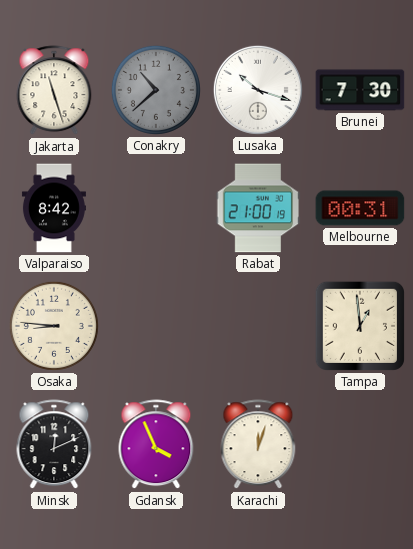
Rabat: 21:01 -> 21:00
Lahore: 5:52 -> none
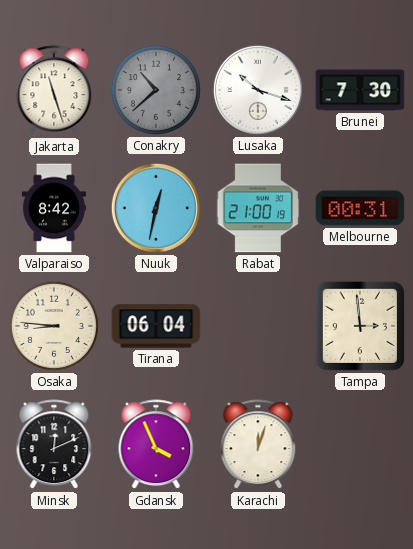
Nuuk: none -> 12:32
Tirana: none -> 06:04
Tampa: 12:59 -> 2:59
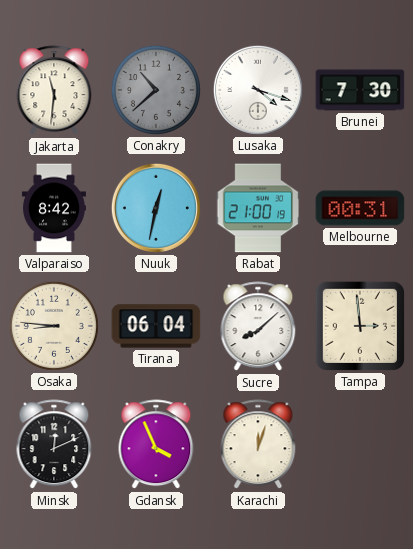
Jakarta: 11:27 -> 11:31
Lusaka: 10:18 -> 4:18
Sucre: none -> 8:08
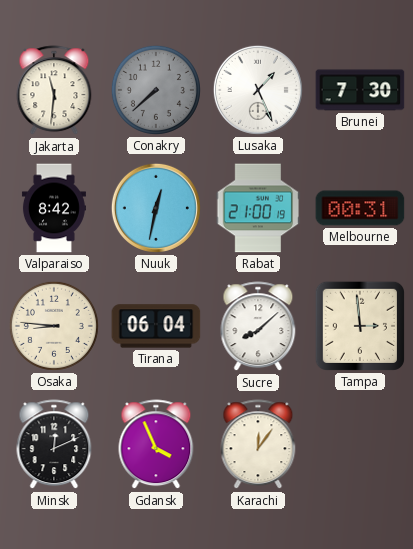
Conakry: 10:38 -> 7:38
Lusaka: 4:18 -> 1:26
Karachi: 12:03 -> 12:06
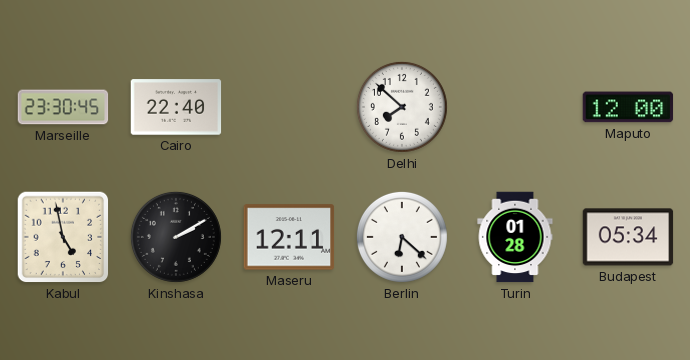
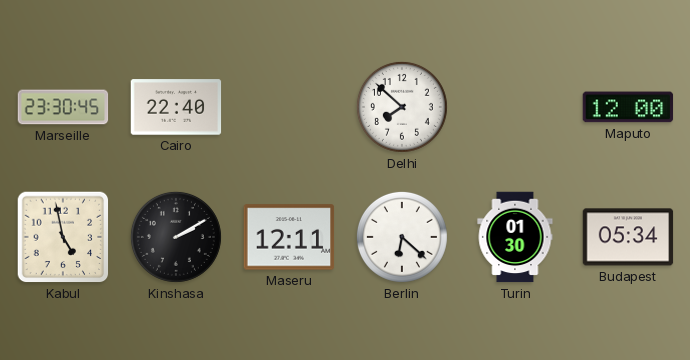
Turin: 01:28 -> 01:30
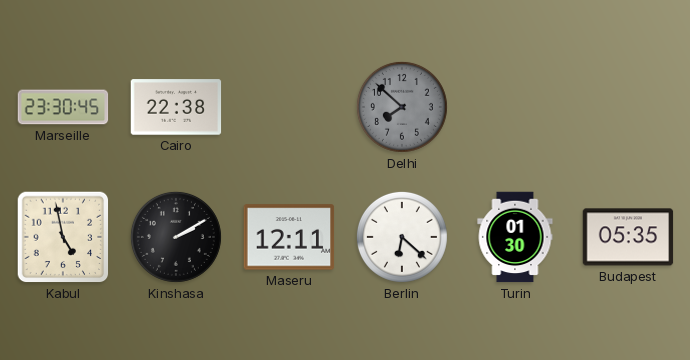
Cairo: 22:40 -> 22:38
Delhi dial: white -> grey
Maputo: 12:00 -> none
Budapest: 05:34 -> 05:35
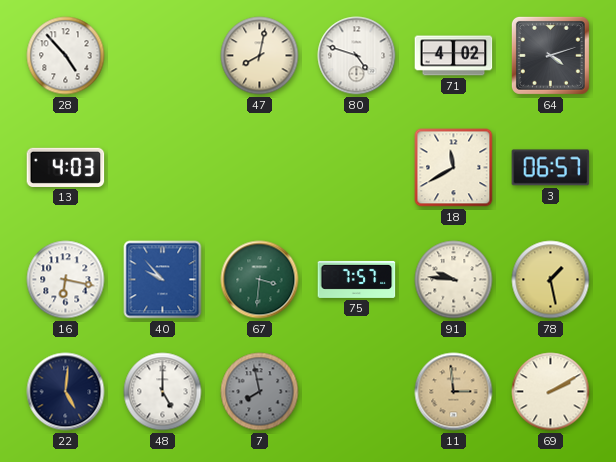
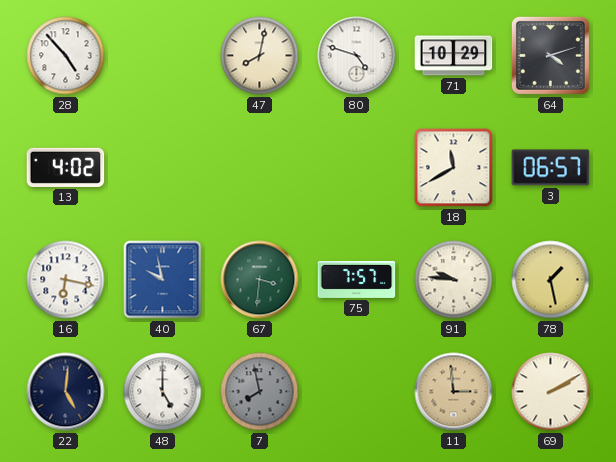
71: 4:02 -> 10:29
13: 4:03 -> 4:02
40: 9:53 -> 9:58
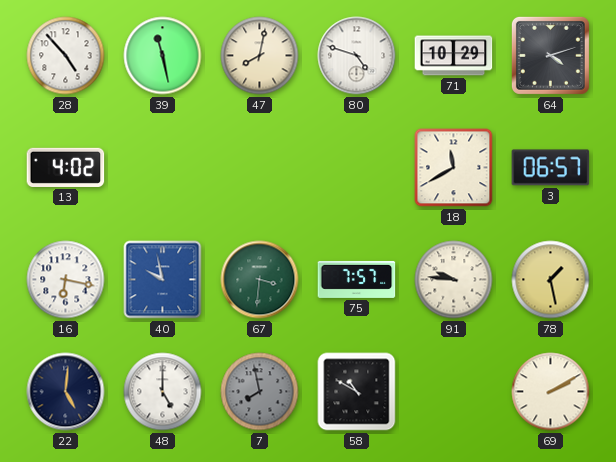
39: none -> 11:28
58: none -> 10:50
11: 2:59 -> none
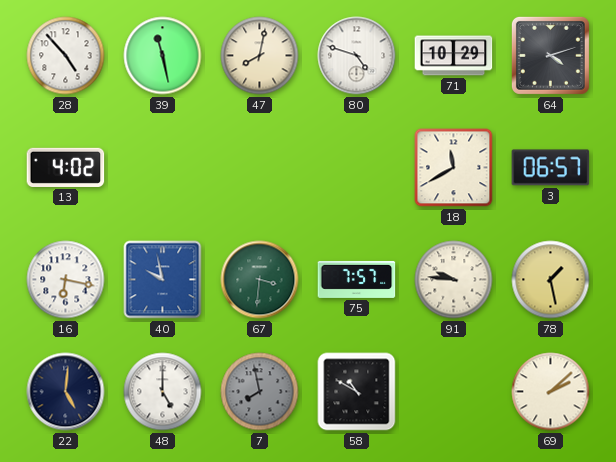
69: 2:10 -> 2:08
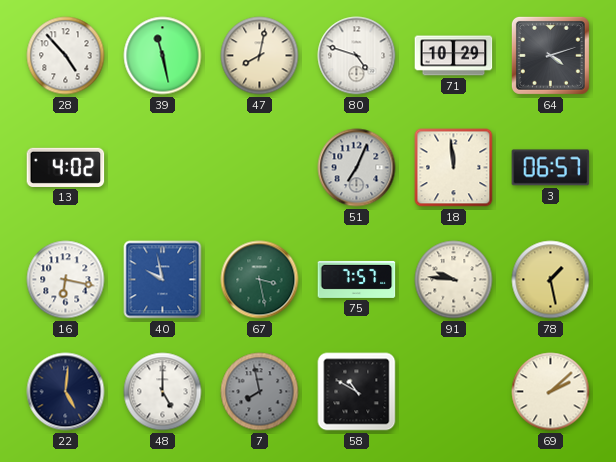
51: none -> 7:04
18: 11:40 -> 11:59
67: 3:31 -> 3:28
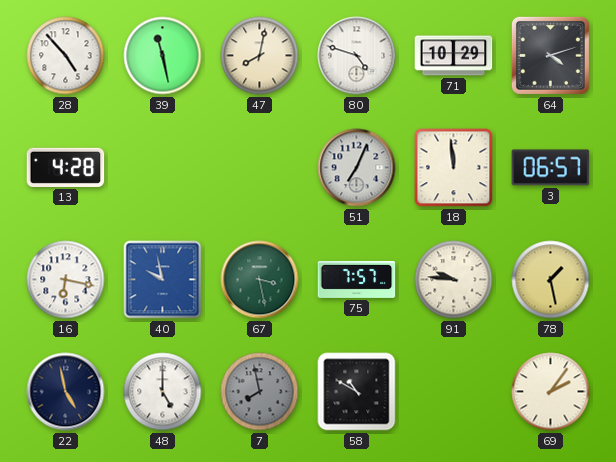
13: 4:02 -> 4:28
22: 5:01 -> 4:58
69: 2:08 -> 2:06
********
Rewrite all of the lines above, changing every instance of "none" to "empty" and leaving everything else unchanged. Omit the picture markers from your answer.

Rabat: 21:01 -> 21:00
Lahore: 5:52 -> empty
Nuuk: empty -> 12:32
Tirana: empty -> 06:04
Tampa: 12:59 -> 2:59
Jakarta: 11:27 -> 11:31
Lusaka: 10:18 -> 4:18
Sucre: empty -> 8:08
Conakry: 10:38 -> 7:38
Lusaka: 4:18 -> 1:26
Karachi: 12:03 -> 12:06
Turin: 01:28 -> 01:30
Cairo: 22:40 -> 22:38
Delhi dial: white -> grey
Maputo: 12:00 -> empty
Budapest: 05:34 -> 05:35
71: 4:02 -> 10:29
13: 4:03 -> 4:02
40: 9:53 -> 9:58
39: empty -> 11:28
58: empty -> 10:50
11: 2:59 -> empty
69: 2:10 -> 2:08
51: empty -> 7:04
18: 11:40 -> 11:59
67: 3:31 -> 3:28
13: 4:02 -> 4:28
22: 5:01 -> 4:58
69: 2:08 -> 2:06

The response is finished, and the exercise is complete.